Task to carry out:
Search the material for the string "phone", then return every line where it is found.

The records:
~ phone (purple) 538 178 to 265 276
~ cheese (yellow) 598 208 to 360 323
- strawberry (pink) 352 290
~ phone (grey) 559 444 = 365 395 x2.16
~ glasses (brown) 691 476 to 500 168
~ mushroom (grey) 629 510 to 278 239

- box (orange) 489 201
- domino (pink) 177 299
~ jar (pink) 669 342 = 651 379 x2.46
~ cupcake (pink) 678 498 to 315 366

...

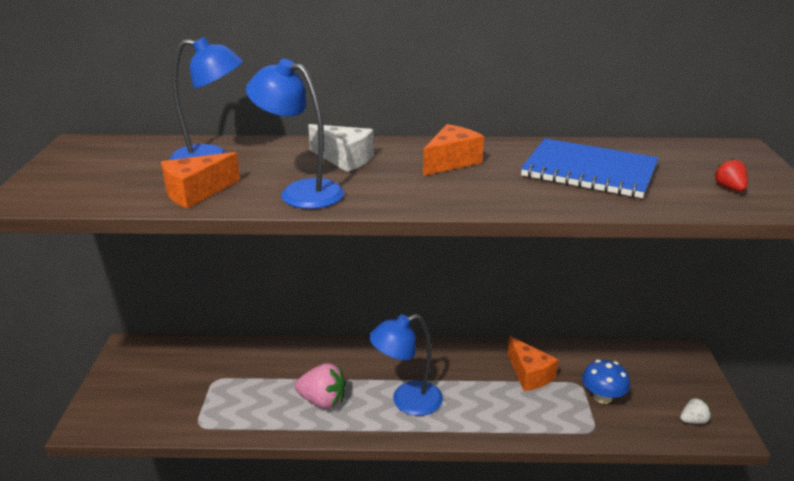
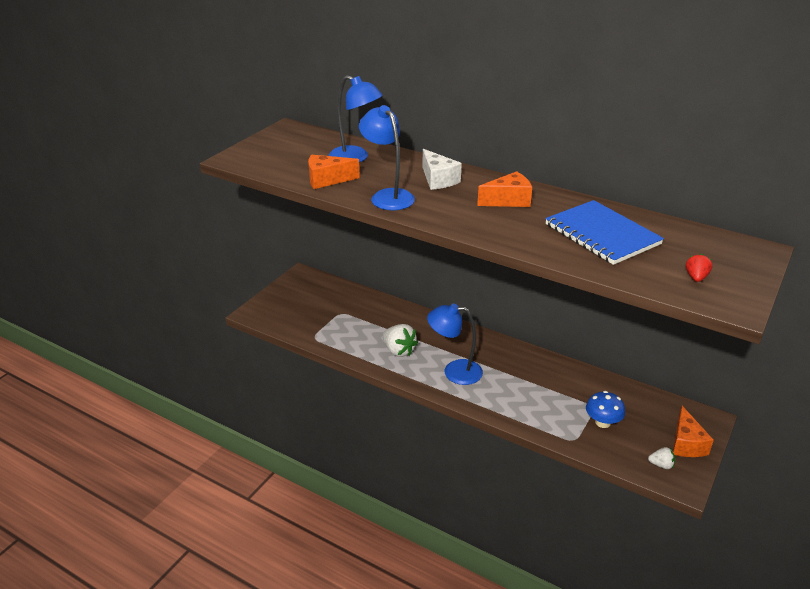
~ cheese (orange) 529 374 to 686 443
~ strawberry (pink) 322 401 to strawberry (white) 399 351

Response to this exercise:
~ phone (purple) 538 178 to 265 276
~ phone (grey) 559 444 = 365 395 x2.16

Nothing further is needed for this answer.